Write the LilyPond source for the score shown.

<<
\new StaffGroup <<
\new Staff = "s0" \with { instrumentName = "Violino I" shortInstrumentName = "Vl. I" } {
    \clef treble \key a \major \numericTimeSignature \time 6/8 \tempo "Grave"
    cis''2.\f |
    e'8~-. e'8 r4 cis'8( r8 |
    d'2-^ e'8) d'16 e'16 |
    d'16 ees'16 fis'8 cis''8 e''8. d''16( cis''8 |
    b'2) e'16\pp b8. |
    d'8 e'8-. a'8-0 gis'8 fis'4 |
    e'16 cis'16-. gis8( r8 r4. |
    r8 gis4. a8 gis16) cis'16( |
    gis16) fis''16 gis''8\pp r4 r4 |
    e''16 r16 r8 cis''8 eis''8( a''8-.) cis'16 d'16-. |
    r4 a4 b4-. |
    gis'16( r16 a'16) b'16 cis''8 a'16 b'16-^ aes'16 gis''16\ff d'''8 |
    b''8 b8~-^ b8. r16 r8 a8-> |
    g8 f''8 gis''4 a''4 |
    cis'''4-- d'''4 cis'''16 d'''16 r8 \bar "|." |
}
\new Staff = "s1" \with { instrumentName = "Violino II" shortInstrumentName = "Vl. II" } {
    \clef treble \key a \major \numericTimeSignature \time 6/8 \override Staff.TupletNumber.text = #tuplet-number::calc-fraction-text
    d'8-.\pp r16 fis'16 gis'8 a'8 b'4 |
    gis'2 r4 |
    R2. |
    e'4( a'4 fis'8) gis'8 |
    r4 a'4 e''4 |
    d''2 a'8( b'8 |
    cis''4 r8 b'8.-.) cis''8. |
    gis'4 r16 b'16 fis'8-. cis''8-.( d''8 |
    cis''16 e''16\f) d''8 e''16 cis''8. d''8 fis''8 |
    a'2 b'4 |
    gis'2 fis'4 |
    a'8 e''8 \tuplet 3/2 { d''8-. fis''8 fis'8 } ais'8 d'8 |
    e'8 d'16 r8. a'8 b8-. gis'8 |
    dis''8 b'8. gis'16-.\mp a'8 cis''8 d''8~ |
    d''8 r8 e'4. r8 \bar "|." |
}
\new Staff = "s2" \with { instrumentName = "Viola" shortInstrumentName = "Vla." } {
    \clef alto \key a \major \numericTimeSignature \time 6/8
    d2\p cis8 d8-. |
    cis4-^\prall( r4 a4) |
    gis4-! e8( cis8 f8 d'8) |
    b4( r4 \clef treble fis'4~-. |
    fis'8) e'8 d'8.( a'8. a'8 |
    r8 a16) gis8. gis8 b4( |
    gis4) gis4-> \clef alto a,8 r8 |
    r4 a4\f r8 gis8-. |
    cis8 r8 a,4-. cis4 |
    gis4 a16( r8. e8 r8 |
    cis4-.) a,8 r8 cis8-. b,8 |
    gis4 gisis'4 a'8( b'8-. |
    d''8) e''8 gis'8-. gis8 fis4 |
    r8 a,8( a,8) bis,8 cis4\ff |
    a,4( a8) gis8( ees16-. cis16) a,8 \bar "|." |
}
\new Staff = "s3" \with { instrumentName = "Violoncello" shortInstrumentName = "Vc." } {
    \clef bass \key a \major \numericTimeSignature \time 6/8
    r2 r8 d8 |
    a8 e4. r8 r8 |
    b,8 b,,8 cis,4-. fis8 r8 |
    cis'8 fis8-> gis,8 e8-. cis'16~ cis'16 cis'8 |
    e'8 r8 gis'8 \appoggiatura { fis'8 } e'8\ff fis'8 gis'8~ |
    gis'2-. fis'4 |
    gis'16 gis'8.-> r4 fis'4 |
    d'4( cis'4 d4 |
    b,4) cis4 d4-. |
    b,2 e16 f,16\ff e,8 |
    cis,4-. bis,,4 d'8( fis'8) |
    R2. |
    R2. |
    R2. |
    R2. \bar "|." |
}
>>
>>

▶ **Your instructions**: Identify each line of the listing above that contains the string "time" and copy those lines out in full.

▶ **Response**:
    \clef treble \key a \major \numericTimeSignature \time 6/8 \tempo "Grave"
    \clef treble \key a \major \numericTimeSignature \time 6/8 \override Staff.TupletNumber.text = #tuplet-number::calc-fraction-text
    \clef alto \key a \major \numericTimeSignature \time 6/8
    \clef bass \key a \major \numericTimeSignature \time 6/8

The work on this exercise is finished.